> _ABOUT THIS EXERCISE_
With the pictures removed, the data below must be transcribed in full and exactly.

(Before-and-after object listings)
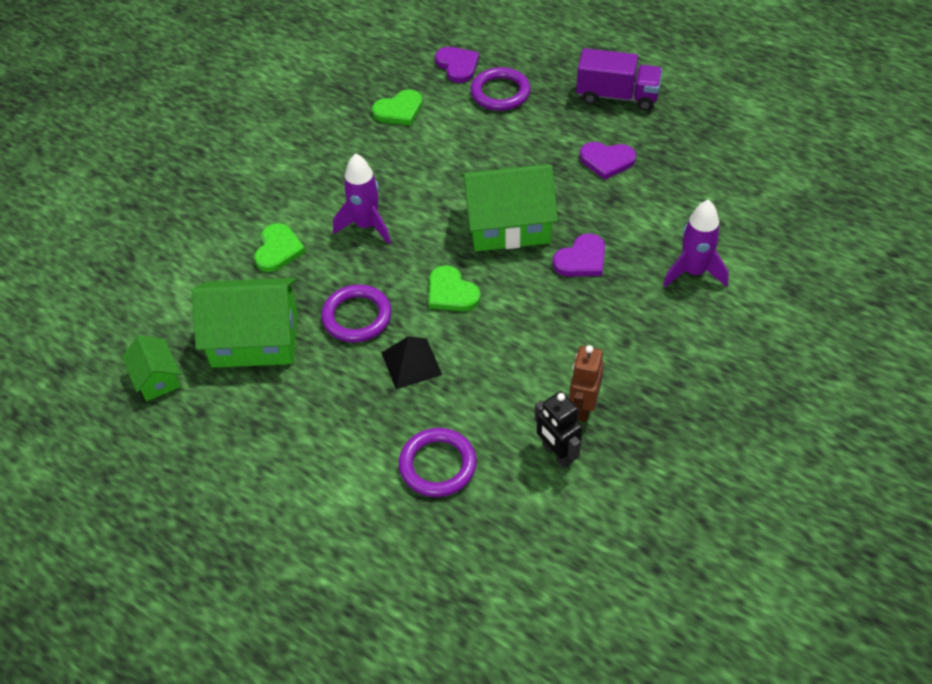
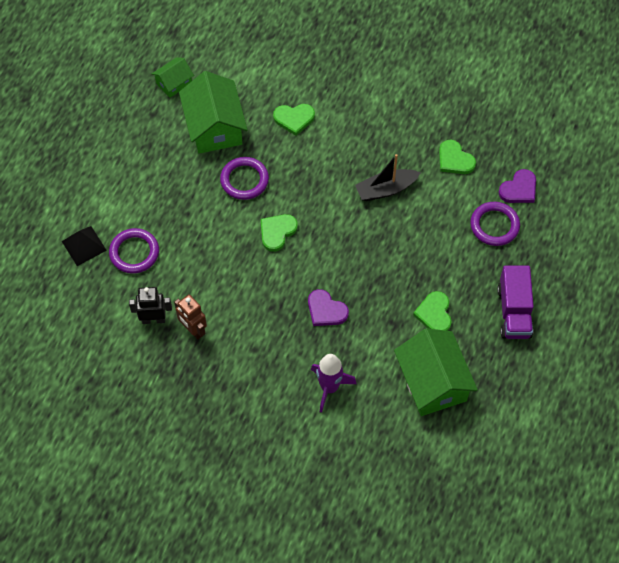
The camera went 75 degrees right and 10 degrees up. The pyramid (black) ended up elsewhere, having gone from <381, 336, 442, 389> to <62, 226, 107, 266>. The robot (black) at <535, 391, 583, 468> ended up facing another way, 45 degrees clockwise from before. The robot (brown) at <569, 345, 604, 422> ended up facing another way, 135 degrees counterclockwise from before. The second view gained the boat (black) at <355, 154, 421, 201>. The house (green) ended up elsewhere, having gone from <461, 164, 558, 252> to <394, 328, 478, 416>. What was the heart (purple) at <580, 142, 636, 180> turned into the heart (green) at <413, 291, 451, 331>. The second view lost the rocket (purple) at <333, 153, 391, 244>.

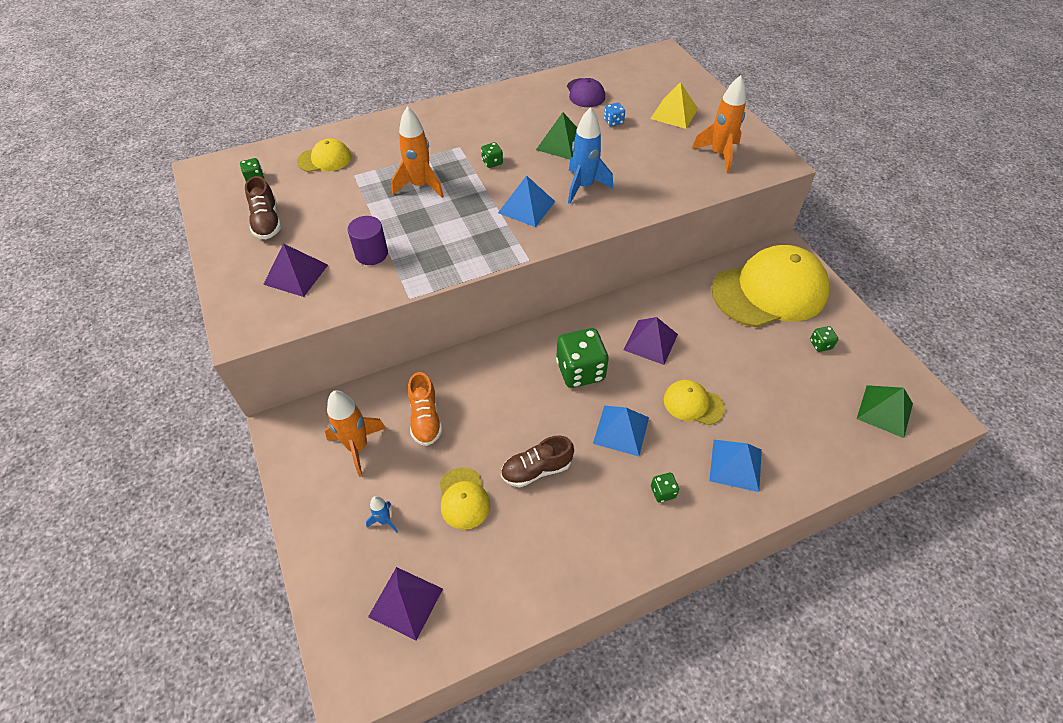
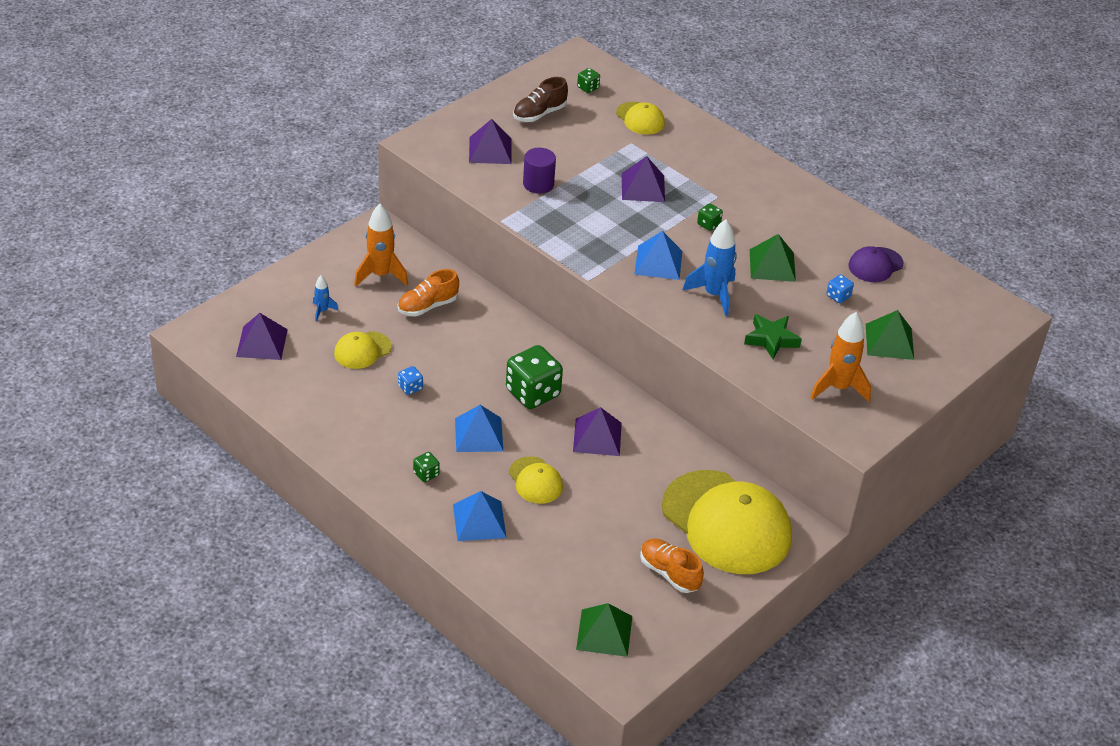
The camera went 65 degrees right and 10 degrees down. Where the shoe (brown) stood at <501, 436, 574, 488>, the dice (blue) came to stand at <398, 366, 423, 395>. The cap (yellow) at <664, 380, 725, 425> ended up facing another way, 150 degrees clockwise from before. Where the rocket (orange) stood at <391, 107, 444, 198>, the pyramid (purple) came to stand at <622, 156, 665, 202>. Where the dice (green) stood at <810, 326, 838, 352>, the shoe (orange) came to stand at <640, 539, 704, 593>. The second view gained the star (green) at <744, 314, 802, 359>. What was the pyramid (yellow) at <650, 82, 698, 129> turned into the pyramid (green) at <866, 310, 914, 360>.

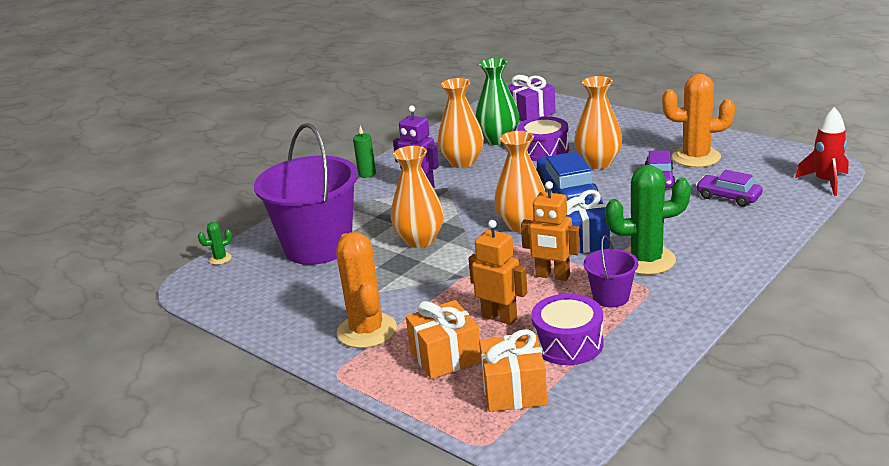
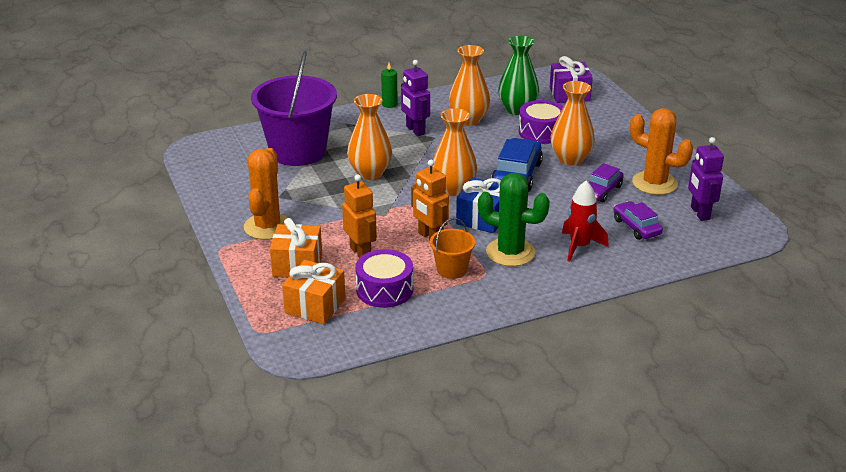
The camera went 25 degrees right and 5 degrees up. What was the bucket (purple) at <584, 235, 638, 308> turned into the bucket (orange) at <430, 218, 475, 279>. The rocket (red) ended up elsewhere, having gone from <795, 107, 848, 196> to <562, 181, 609, 262>. The second view gained the robot (purple) at <688, 137, 724, 221>. The second view lost the cactus (green) at <198, 222, 232, 265>.

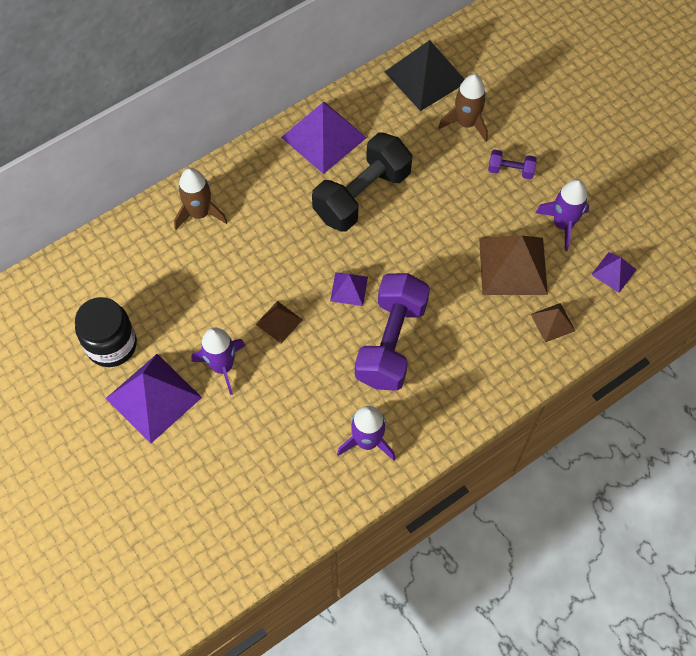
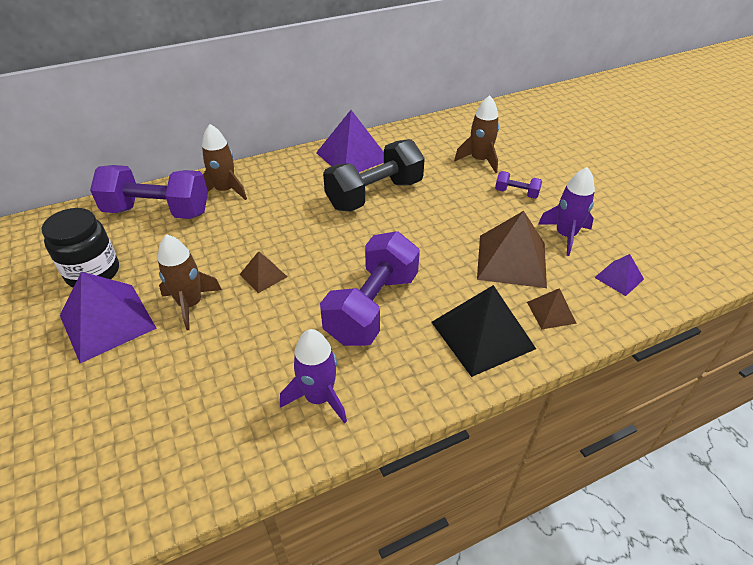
The camera went 10 degrees right and 20 degrees down. The second view gained the dumbbell (purple) at <90, 165, 208, 219>. What was the rocket (purple) at <191, 327, 246, 395> turned into the rocket (brown) at <158, 234, 222, 330>. The pyramid (black) ended up elsewhere, having gone from <385, 40, 465, 111> to <431, 285, 536, 377>. The second view lost the pyramid (purple) at <330, 272, 368, 306>.

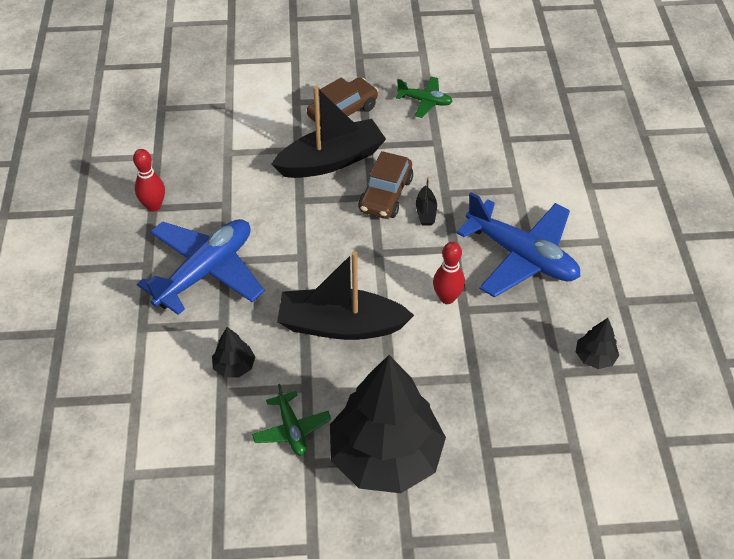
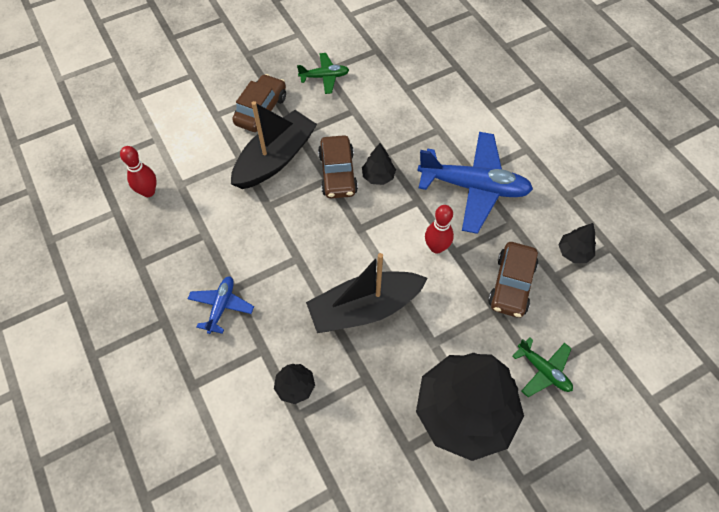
The camera went 25 degrees left and 10 degrees up. The bowling pin (red) ended up elsewhere, having gone from <133, 149, 165, 212> to <120, 146, 157, 197>. The size of the plane (blue) at <137, 219, 264, 315> changed by a factor of 0.50. Where the boat (black) stood at <416, 177, 437, 225>, the tree (black) came to stand at <362, 143, 396, 185>. The second view gained the car (brown) at <488, 242, 538, 318>. The plane (green) ended up elsewhere, having gone from <252, 384, 331, 456> to <512, 337, 573, 397>.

> _EXERCISE SOLUTION_
The camera went 75 degrees right and 10 degrees up. The pyramid (black) ended up elsewhere, having gone from <381, 336, 442, 389> to <62, 226, 107, 266>. The robot (black) at <535, 391, 583, 468> ended up facing another way, 45 degrees clockwise from before. The robot (brown) at <569, 345, 604, 422> ended up facing another way, 135 degrees counterclockwise from before. The second view gained the boat (black) at <355, 154, 421, 201>. The house (green) ended up elsewhere, having gone from <461, 164, 558, 252> to <394, 328, 478, 416>. What was the heart (purple) at <580, 142, 636, 180> turned into the heart (green) at <413, 291, 451, 331>. The second view lost the rocket (purple) at <333, 153, 391, 244>.

The camera went 65 degrees right and 10 degrees down. Where the shoe (brown) stood at <501, 436, 574, 488>, the dice (blue) came to stand at <398, 366, 423, 395>. The cap (yellow) at <664, 380, 725, 425> ended up facing another way, 150 degrees clockwise from before. Where the rocket (orange) stood at <391, 107, 444, 198>, the pyramid (purple) came to stand at <622, 156, 665, 202>. Where the dice (green) stood at <810, 326, 838, 352>, the shoe (orange) came to stand at <640, 539, 704, 593>. The second view gained the star (green) at <744, 314, 802, 359>. What was the pyramid (yellow) at <650, 82, 698, 129> turned into the pyramid (green) at <866, 310, 914, 360>.

The camera went 25 degrees right and 5 degrees up. What was the bucket (purple) at <584, 235, 638, 308> turned into the bucket (orange) at <430, 218, 475, 279>. The rocket (red) ended up elsewhere, having gone from <795, 107, 848, 196> to <562, 181, 609, 262>. The second view gained the robot (purple) at <688, 137, 724, 221>. The second view lost the cactus (green) at <198, 222, 232, 265>.

The camera went 10 degrees right and 20 degrees down. The second view gained the dumbbell (purple) at <90, 165, 208, 219>. What was the rocket (purple) at <191, 327, 246, 395> turned into the rocket (brown) at <158, 234, 222, 330>. The pyramid (black) ended up elsewhere, having gone from <385, 40, 465, 111> to <431, 285, 536, 377>. The second view lost the pyramid (purple) at <330, 272, 368, 306>.

The camera went 25 degrees left and 10 degrees up. The bowling pin (red) ended up elsewhere, having gone from <133, 149, 165, 212> to <120, 146, 157, 197>. The size of the plane (blue) at <137, 219, 264, 315> changed by a factor of 0.50. Where the boat (black) stood at <416, 177, 437, 225>, the tree (black) came to stand at <362, 143, 396, 185>. The second view gained the car (brown) at <488, 242, 538, 318>. The plane (green) ended up elsewhere, having gone from <252, 384, 331, 456> to <512, 337, 573, 397>.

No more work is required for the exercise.